Available records:
-- Opening Marker --

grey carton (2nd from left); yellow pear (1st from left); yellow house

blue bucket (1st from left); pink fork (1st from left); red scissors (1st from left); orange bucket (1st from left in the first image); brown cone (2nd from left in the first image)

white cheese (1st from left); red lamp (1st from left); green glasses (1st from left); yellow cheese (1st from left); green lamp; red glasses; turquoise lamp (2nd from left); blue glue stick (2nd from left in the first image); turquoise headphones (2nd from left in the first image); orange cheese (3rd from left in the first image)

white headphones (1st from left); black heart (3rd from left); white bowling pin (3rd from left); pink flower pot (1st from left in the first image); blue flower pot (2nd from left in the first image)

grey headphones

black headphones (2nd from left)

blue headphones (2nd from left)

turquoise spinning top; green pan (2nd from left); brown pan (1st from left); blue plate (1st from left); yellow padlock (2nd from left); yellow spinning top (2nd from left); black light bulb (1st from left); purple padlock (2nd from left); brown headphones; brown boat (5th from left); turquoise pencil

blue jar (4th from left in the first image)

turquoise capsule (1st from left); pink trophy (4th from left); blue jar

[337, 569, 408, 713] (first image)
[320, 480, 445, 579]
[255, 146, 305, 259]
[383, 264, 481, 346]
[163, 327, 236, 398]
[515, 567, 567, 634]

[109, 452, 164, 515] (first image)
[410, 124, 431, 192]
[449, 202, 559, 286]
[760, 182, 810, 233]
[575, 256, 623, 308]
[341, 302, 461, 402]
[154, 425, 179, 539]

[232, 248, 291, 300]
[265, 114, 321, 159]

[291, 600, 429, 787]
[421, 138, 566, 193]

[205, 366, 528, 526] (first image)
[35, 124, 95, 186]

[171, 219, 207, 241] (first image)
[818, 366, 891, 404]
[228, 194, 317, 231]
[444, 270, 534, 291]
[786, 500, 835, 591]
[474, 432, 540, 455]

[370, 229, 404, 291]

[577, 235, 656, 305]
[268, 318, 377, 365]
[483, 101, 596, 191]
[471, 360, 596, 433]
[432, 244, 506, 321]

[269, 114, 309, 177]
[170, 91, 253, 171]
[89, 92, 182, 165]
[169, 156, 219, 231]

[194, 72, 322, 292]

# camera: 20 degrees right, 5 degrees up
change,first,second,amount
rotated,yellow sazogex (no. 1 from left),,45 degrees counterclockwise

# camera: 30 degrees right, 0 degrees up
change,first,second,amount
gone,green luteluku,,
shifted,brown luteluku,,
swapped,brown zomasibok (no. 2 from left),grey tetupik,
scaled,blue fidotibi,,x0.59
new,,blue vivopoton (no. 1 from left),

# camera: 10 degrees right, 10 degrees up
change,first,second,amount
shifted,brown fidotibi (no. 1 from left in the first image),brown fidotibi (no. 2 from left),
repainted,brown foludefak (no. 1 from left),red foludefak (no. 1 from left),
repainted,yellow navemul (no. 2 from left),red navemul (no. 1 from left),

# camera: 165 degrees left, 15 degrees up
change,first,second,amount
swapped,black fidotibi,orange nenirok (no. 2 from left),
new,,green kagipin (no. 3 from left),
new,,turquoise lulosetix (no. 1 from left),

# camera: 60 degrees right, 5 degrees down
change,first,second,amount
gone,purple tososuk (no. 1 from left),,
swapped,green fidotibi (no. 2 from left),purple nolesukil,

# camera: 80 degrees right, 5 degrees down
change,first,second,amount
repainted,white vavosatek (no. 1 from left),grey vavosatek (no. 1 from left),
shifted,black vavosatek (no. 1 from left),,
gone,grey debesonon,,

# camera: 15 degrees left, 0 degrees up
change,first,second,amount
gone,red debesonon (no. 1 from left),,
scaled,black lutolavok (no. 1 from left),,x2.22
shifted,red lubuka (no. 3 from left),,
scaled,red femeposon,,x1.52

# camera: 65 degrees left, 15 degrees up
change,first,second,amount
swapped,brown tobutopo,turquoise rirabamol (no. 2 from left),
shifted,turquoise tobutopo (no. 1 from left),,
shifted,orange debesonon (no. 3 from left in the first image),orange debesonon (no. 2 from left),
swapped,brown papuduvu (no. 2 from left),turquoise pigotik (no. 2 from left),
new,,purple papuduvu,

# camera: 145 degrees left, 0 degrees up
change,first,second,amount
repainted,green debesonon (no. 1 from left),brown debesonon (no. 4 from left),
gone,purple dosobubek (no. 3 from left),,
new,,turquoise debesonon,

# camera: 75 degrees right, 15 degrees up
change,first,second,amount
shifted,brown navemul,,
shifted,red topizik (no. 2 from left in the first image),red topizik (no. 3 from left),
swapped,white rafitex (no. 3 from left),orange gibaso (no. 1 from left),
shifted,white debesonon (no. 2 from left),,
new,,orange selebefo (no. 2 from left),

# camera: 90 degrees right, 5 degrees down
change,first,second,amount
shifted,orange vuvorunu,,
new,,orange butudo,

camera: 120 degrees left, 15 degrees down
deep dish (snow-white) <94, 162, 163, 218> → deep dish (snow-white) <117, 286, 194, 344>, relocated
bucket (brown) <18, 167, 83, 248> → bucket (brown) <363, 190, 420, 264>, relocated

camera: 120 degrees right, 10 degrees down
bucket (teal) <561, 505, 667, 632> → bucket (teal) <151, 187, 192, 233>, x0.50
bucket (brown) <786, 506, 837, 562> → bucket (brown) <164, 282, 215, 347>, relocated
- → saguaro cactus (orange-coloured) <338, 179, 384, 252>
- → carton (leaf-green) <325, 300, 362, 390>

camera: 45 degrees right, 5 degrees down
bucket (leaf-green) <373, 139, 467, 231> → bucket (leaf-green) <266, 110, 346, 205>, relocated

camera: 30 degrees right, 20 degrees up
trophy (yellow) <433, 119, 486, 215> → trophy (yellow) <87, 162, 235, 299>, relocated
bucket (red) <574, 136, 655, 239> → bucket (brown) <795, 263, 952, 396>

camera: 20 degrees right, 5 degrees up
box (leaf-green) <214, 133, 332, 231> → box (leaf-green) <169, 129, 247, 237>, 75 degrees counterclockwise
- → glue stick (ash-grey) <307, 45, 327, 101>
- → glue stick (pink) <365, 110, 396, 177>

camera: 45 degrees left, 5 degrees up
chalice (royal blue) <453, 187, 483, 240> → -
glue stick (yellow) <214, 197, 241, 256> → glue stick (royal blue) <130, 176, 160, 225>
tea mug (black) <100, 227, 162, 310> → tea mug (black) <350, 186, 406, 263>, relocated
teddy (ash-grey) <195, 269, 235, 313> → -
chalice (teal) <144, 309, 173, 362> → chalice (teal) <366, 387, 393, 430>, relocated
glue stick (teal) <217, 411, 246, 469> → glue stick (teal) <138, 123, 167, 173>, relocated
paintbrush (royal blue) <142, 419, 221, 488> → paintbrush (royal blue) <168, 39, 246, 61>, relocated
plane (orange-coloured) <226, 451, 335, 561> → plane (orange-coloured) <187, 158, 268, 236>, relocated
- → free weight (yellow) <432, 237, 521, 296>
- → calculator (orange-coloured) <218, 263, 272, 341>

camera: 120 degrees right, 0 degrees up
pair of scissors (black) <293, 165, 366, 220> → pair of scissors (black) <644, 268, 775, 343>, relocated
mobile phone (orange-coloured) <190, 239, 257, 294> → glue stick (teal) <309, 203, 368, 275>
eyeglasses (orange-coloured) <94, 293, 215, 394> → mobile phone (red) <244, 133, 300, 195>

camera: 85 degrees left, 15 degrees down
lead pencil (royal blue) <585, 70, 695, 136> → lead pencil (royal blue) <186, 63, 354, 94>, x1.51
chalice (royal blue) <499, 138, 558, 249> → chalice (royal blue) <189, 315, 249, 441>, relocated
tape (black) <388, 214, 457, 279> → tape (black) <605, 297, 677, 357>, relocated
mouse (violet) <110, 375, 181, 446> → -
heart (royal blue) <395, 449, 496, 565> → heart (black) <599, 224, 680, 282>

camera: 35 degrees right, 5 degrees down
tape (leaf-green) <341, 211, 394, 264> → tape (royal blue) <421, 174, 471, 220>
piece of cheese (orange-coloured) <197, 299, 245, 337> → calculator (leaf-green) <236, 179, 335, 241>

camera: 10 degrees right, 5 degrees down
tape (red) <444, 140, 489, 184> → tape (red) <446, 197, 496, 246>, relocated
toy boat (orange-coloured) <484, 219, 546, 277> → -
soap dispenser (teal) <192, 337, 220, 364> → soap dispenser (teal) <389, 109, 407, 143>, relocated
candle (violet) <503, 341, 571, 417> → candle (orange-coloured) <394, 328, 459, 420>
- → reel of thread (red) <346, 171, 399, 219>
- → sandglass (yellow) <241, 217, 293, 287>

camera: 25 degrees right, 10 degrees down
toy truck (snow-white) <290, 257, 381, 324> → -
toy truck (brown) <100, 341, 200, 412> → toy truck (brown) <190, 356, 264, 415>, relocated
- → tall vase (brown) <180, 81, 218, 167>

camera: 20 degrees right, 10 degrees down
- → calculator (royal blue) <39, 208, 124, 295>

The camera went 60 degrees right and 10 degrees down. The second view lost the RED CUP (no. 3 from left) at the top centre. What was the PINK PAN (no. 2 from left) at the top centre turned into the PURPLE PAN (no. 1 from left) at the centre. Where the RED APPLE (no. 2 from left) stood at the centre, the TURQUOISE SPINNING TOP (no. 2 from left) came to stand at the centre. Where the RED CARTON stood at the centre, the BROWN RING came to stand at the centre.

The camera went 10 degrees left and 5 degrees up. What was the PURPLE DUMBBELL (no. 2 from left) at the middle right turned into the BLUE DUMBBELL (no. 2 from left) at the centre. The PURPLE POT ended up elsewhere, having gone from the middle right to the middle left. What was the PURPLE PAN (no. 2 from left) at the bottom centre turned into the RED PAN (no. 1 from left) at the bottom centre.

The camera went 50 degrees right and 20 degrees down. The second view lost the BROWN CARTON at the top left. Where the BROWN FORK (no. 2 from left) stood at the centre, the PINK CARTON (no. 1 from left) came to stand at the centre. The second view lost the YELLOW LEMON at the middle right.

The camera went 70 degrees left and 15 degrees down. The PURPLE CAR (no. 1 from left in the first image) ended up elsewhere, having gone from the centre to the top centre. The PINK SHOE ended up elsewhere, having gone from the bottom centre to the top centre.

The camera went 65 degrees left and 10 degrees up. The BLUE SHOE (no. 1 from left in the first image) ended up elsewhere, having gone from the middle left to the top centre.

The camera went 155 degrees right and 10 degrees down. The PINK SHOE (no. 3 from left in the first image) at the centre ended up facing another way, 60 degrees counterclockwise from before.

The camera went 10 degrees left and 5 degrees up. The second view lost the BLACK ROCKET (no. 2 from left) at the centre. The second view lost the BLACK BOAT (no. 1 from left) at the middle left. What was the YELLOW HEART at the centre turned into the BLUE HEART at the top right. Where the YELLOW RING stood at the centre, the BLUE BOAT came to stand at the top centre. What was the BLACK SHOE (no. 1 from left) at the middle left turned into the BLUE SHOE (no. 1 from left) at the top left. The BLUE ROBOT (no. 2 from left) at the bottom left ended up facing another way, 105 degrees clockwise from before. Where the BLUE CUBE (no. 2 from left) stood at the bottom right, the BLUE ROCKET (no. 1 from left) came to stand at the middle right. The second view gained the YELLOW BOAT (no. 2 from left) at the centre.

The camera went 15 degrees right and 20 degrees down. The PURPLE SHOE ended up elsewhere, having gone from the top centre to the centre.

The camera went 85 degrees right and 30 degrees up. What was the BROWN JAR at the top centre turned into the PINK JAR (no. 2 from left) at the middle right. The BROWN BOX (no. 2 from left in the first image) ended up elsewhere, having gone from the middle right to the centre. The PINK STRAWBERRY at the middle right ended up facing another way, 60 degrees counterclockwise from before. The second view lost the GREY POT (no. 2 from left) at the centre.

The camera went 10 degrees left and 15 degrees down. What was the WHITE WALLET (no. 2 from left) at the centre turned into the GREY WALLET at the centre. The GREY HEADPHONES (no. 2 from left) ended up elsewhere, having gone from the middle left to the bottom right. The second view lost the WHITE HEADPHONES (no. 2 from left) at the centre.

-- Closing Marker --

What to work on: Give the lines of the material above again, exactly, from its first line through the line that contains "[163, 327, 236, 398]" and no further.

Response below:
grey carton (2nd from left); yellow pear (1st from left); yellow house

blue bucket (1st from left); pink fork (1st from left); red scissors (1st from left); orange bucket (1st from left in the first image); brown cone (2nd from left in the first image)

white cheese (1st from left); red lamp (1st from left); green glasses (1st from left); yellow cheese (1st from left); green lamp; red glasses; turquoise lamp (2nd from left); blue glue stick (2nd from left in the first image); turquoise headphones (2nd from left in the first image); orange cheese (3rd from left in the first image)

white headphones (1st from left); black heart (3rd from left); white bowling pin (3rd from left); pink flower pot (1st from left in the first image); blue flower pot (2nd from left in the first image)

grey headphones

black headphones (2nd from left)

blue headphones (2nd from left)

turquoise spinning top; green pan (2nd from left); brown pan (1st from left); blue plate (1st from left); yellow padlock (2nd from left); yellow spinning top (2nd from left); black light bulb (1st from left); purple padlock (2nd from left); brown headphones; brown boat (5th from left); turquoise pencil

blue jar (4th from left in the first image)

turquoise capsule (1st from left); pink trophy (4th from left); blue jar

[337, 569, 408, 713] (first image)
[320, 480, 445, 579]
[255, 146, 305, 259]
[383, 264, 481, 346]
[163, 327, 236, 398]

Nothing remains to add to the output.